(Dataset records)
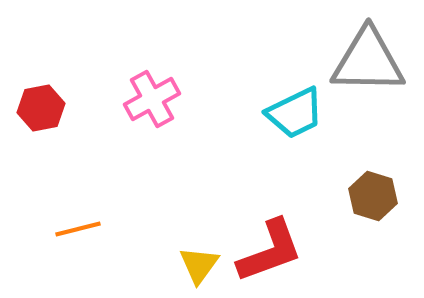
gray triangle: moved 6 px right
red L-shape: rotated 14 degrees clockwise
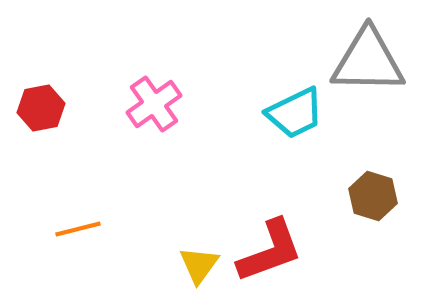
pink cross: moved 2 px right, 5 px down; rotated 6 degrees counterclockwise
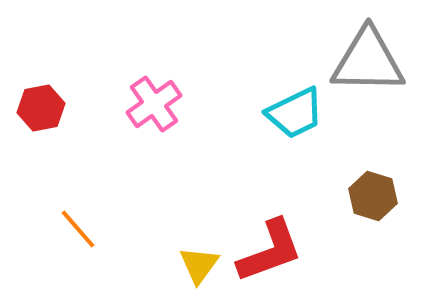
orange line: rotated 63 degrees clockwise
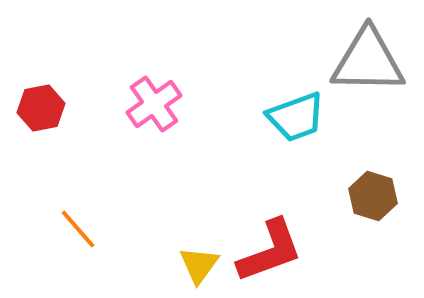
cyan trapezoid: moved 1 px right, 4 px down; rotated 6 degrees clockwise
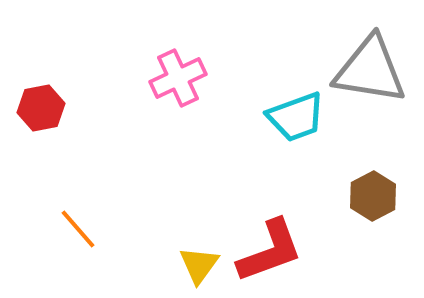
gray triangle: moved 2 px right, 9 px down; rotated 8 degrees clockwise
pink cross: moved 24 px right, 26 px up; rotated 10 degrees clockwise
brown hexagon: rotated 15 degrees clockwise
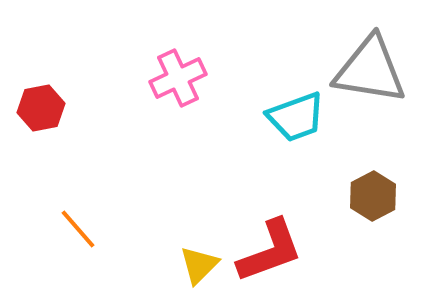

[Set exercise] Could you quote the data word for word, beginning at the line that contains "gray triangle: moved 2" and continuing through the end of the data, with any pictures left out?

[Final result]
gray triangle: moved 2 px right, 9 px down; rotated 8 degrees clockwise
pink cross: moved 24 px right, 26 px up; rotated 10 degrees clockwise
brown hexagon: rotated 15 degrees clockwise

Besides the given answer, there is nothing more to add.